## WORK ORDER
The answer must be every line of the records below that contains the word "move".

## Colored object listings
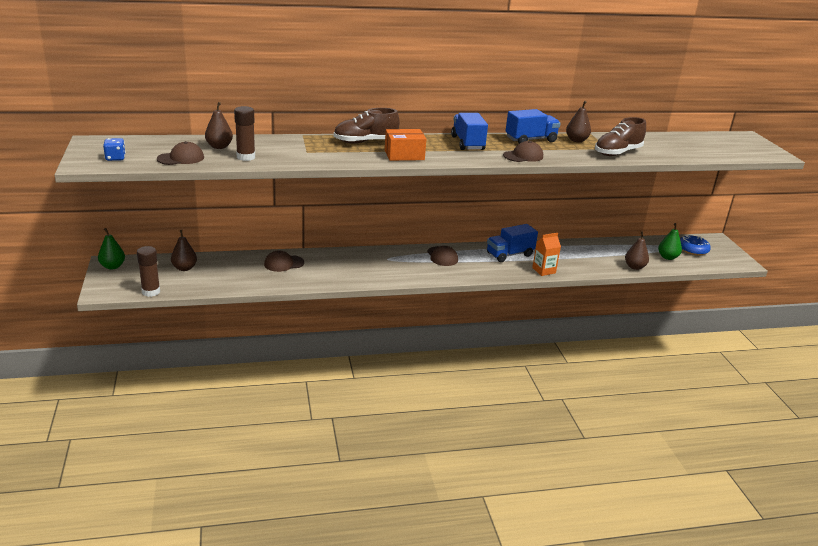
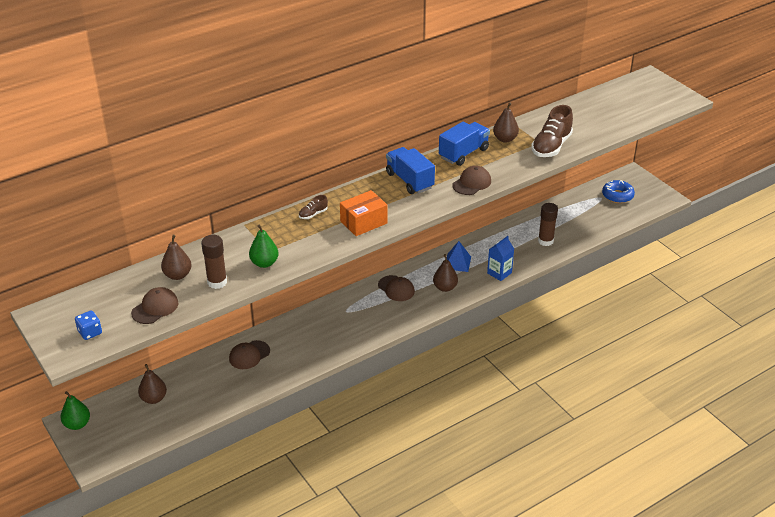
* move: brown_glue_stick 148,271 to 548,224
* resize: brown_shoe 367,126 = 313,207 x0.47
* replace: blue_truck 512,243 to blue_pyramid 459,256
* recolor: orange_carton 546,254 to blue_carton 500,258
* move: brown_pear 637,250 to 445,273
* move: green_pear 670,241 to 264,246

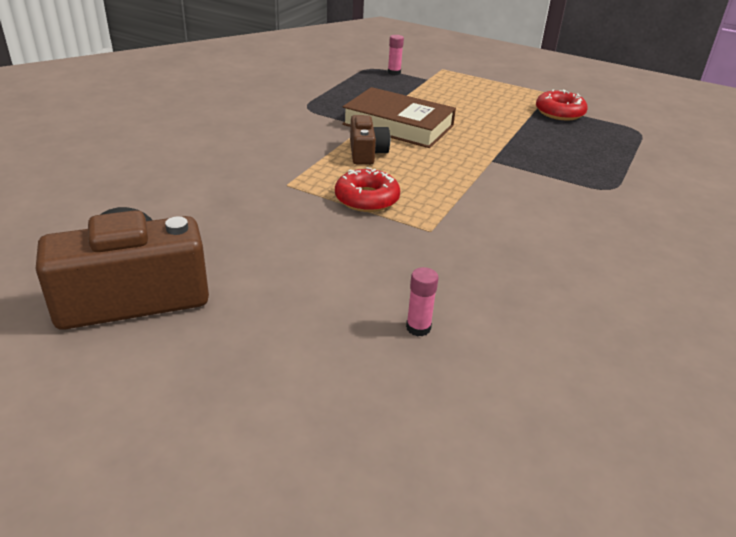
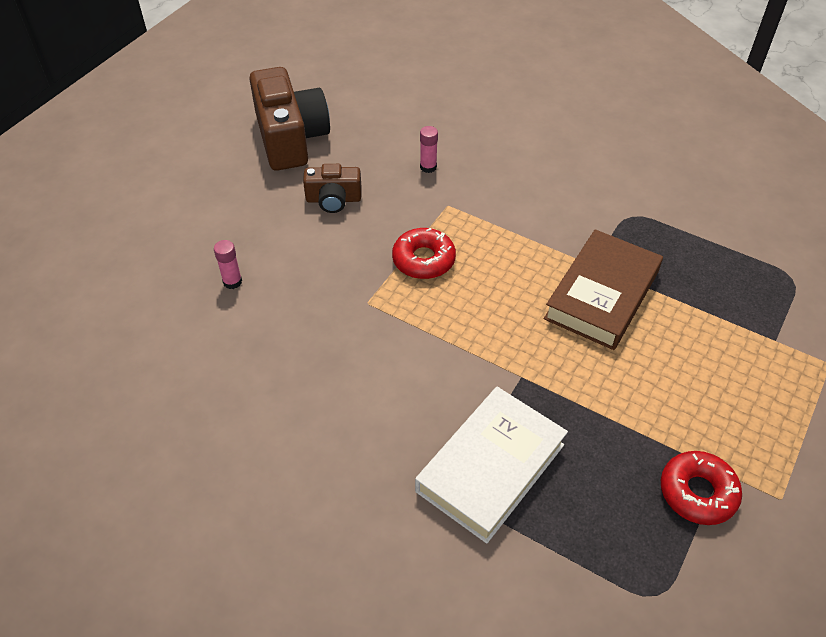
* move: brown_camera 370,140 to 332,188
* move: pink_glue_stick 396,55 to 429,149
* insert: white_book 491,465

## PROBLEM SOLUTION
* move: brown_glue_stick 148,271 to 548,224
* move: brown_pear 637,250 to 445,273
* move: green_pear 670,241 to 264,246
* move: brown_camera 370,140 to 332,188
* move: pink_glue_stick 396,55 to 429,149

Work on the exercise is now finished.